▶ **OBJECTIVE**: Pick out each line below that contains the string "kern", and copy those lines in full.

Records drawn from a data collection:
____

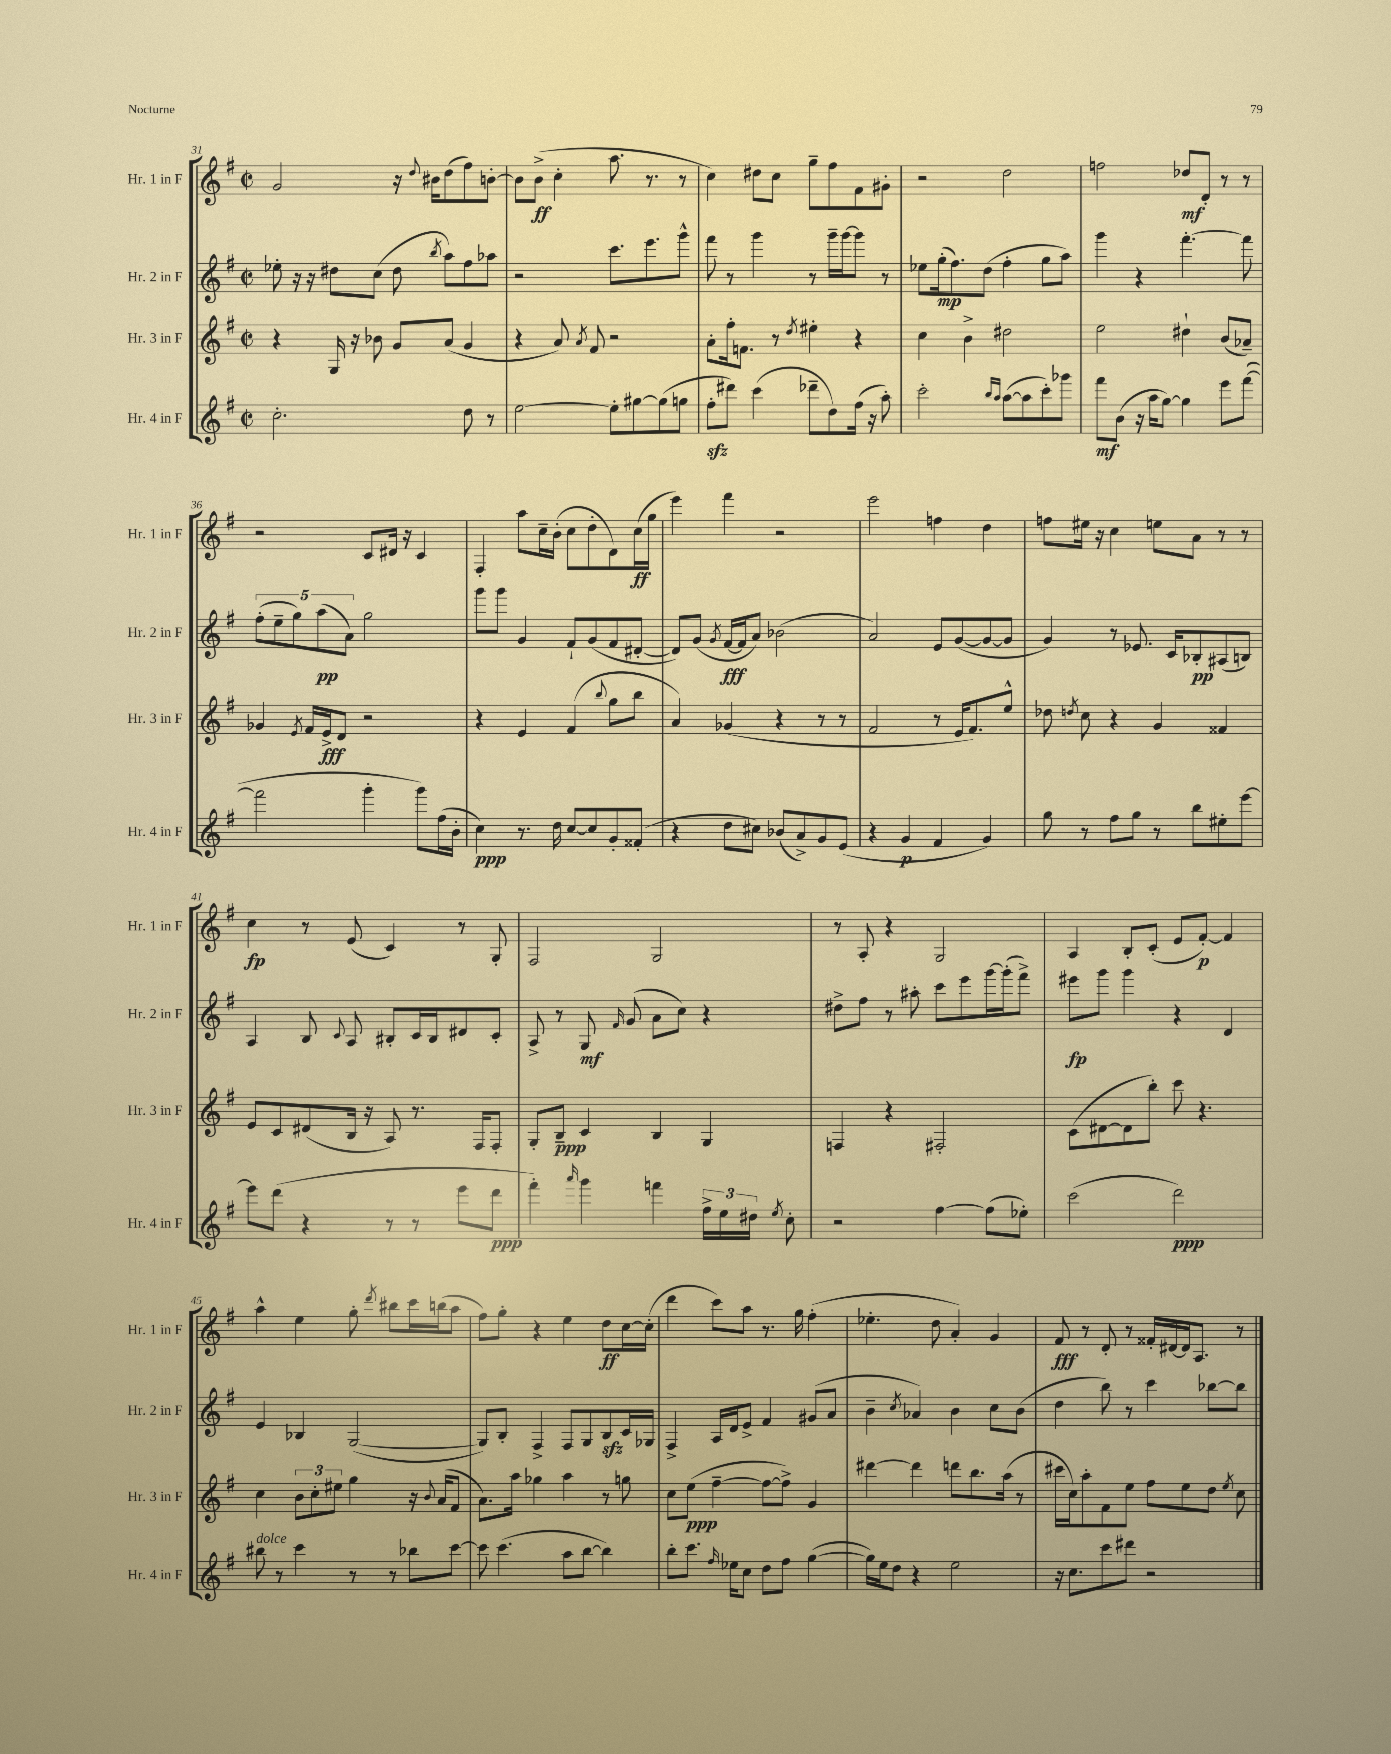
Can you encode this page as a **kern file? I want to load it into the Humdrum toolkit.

**kern	**kern	**kern	**kern
*staff4	*staff3	*staff2	*staff1
*clefG2	*clefG2	*clefG2	*clefG2
*k[f#]	*k[f#]	*k[f#]	*k[f#]
*M2/2	*M2/2	*M2/2	*M2/2
*met(c|)	*met(c|)	*met(c|)	*met(c|)
2.cc'	4r	8ee-'	2g
.	.	16r	.
.	.	16r	.
.	16G	8dd#	.
.	16r	.	.
.	8b-	(8cc	.
.	8g	8dd#	16r
.	.	.	8qqdd
.	.	.	16b#
.	.	8qbb	.
.	(8a	8aa)	(8dd
8dd	4g	8ff#	8ff#)
8r	.	8aa-	[8b'
=	=	=	=
[2ee	4r	2r	8b]
.	.	.	(8b^
.	8a)	.	4cc'
.	8qa	.	.
.	8f#	.	.
8ee']	2r	8.ccc	8.aa
[8gg#	.	.	.
.	.	8.eee	8.r
(8gg#]	.	.	.
8gg	.	8ggg^^	8r
=	=	=	=
8ff#'	8a'	8fff#	4cc)
8ddd#)	16ff#'	8r	.
.	8.f	.	.
(4ccc	.	4ggg	8dd#
.	8r	.	8cc
.	8qdd	.	.
8ddd-~	4ee#'	8r	8gg~
8dd)	.	16ggg~	8ff#
.	.	[16ggg	.
(16ff#	4r	8ggg]	8f#
16r	.	.	.
8aa')	.	8r	8g#'
=	=	=	=
2ccc'	4cc	8ee-	2r
.	.	(16gg'	.
.	.	8.ff#)	.
.	4b^	.	.
.	.	(8dd	.
16qqbb	.	.	.
16qqaa	.	.	.
([8aa	2dd#	4ff#'	2dd
8aa]	.	.	.
8ccc')	.	8gg	.
8ggg-	.	8aa)	.
=	=	=	=
8fff#	2ee	4ggg	2ff
(8b	.	.	.
16r	.	4r	.
16aa	.	.	.
[8gg)	.	.	.
4gg]	4dd#`	[4.fff#'	8dd-
.	.	.	8d'
8eee	(8b	.	8r
([8fff#	8a-~)	8fff#]	8r
=	=	=	=
2fff#]	4g-	(10ff#'	2r
.	.	10ee~	.
.	.	10gg)	.
.	8qe	.	.
.	16f#	.	.
.	.	(10aa	.
.	16e^	.	.
.	8d	.	.
.	.	10a)	.
4ggg'	2r	2gg	8c
.	.	.	16d#
.	.	.	16r
8ggg)	.	.	4c
(16ff#	.	.	.
16b'	.	.	.
=	=	=	=
4cc)	4r	8ggg	4F#'
.	.	8ggg	.
8.r	4e	4g	8aa
.	.	.	16cc~
16dd	.	.	(16b'
[8cc	(4f#	8f#`	8cc
8cc]	.	(8g	8dd'
.	8qqbb	.	.
8g'	8gg	8f#	8d)
(8f##'	8bb	[8d#'	(16cc
.	.	.	16gg
=	=	=	=
4r	4a)	8d#])	4eee)
.	.	(8g	.
.	.	8qg	.
8dd	(4g-	[16f#	4fff#
.	.	16f#]	.
8cc#)	.	8a)	.
(8b-	4r	(2b-	2r
8a^)	.	.	.
8g	8r	.	.
(8e	8r	.	.
=	=	=	=
4r	2f#	2a)	2eee
4g	.	.	.
4f#	8r	8e	4ff
.	16e	([8g	.
.	8.f#)	.	.
4g)	.	8g_	4dd
.	8ee^^	8g]	.
=	=	=	=
8gg	8dd-	4g)	8ff
.	8qdd	.	.
8r	8cc	.	16ee#
.	.	.	16r
8ff#	4r	8r	4cc
8gg	.	8.e-	.
8r	4g	.	8ee
.	.	16c	.
8bb	.	8B-'	8a
8ee#'	4f##	(8A#	8r
[8eee	.	8B)	8r
=	=	=	=
8eee]	8e	4A	4cc
(8ddd	8c	.	.
4r	(8d#	8B	8r
.	.	8qqc	.
.	16B	8A	(8e
.	16r	.	.
8r	8A)	8B#'	4c)
8r	8.r	16c	.
.	.	16B#	.
8eee	.	8d#	8r
.	16F#	.	.
8ddd	8F#'	8c'	8G'
=	=	=	=
4fff#')	8G'	8A^	2F#
.	8B~	8r	.
16qqaaa	.	.	.
4ggg	4c	8G	.
.	.	16qqf#	.
.	.	(8g	.
4fff	4B	8a	2G
.	.	8cc)	.
24ff#^	4G	4r	.
24ee	.	.	.
24dd#	.	.	.
8qee	.	.	.
8cc'	.	.	.
=	=	=	=
2r	4F	8dd#^	8r
.	.	8ff#	8A'
.	4r	8r	4r
.	.	8aa#'	.
[4ff#	2F#'	8ccc	2G
.	.	8eee	.
(8ff#]	.	[16ggg	.
.	.	(16ggg']	.
8ee-')	.	8fff#^)	.
=	=	=	=
(2ccc	(8c	8eee#	4A
.	[8d#	8ggg	.
.	8d#]	4ggg	8B'
.	8bb')	.	(8c'
2ddd)	8ccc	4r	8e
.	4.r	.	[8f#')
.	.	4d	4f#]
=	=	=	=
8bb#	4cc	4e	4aa^^
8r	.	.	.
4ccc	12b	4B-	4ee
.	12cc'	.	.
.	12ee#	.	.
8r	4gg	([2G	8gg'
.	.	.	8qddd
8r	.	.	8bb#
8bb-	16r	.	16ccc
.	8qqb	.	.
.	(16a	.	(16bb
[8ccc	8f#	.	8aa
=	=	=	=
8ccc]	8.a)	8G])	8ff#)
(4.ccc	.	8B'	8gg'
.	16aa	.	.
.	4gg-	4F#^	4r
8aa	4aa	8F#	4ee
[8bb	.	8G	.
4bb])	8r	8B	8dd
.	8gg	16c	[16cc
.	.	16G-	(16cc']
=	=	=	=
8bb'	8cc	4F#^	4ddd
8.ccc	(8ee	.	.
.	[4ff#~	16A	8ccc)
16qqff#	.	.	.
16ee-	.	16d	.
8cc	.	8e^	8aa
8dd	8ff#_	4f#	8.r
8ff#	8ff#^])	.	.
.	.	.	16gg
([4gg	4g	(8g#	(4ff#'
.	.	8a	.
=	=	=	=
16gg])	[4ddd#	4b~	4.ee-'
16ee	.	.	.
8dd	.	.	.
.	.	8qcc	.
4r	4ddd#]	4a-)	.
.	.	.	8dd
2ee	8ddd	4b	4a')
.	8.bb	.	.
.	.	8cc	4g
.	(16aa	.	.
.	8r	(8b	.
=	=	=	=
16r	16ccc#	4dd	8f#
8.cc	16cc)	.	.
.	8aa'	.	8r
8ccc	8f#	8bb)	8d'
8ddd#	8ee	8r	8r
2r	8ff#	4ccc	16f##'
.	.	.	[16d#
.	8ee	.	16d#]
.	.	.	8.A
.	8dd	[8bb-	.
.	8qee	.	.
.	8cc	8bb-]	8r
==	==	==	==
*-	*-	*-	*-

____

▶ **FULL SOLUTION**:
Can you encode this page as a **kern file? I want to load it into the Humdrum toolkit.
**kern	**kern	**kern	**kern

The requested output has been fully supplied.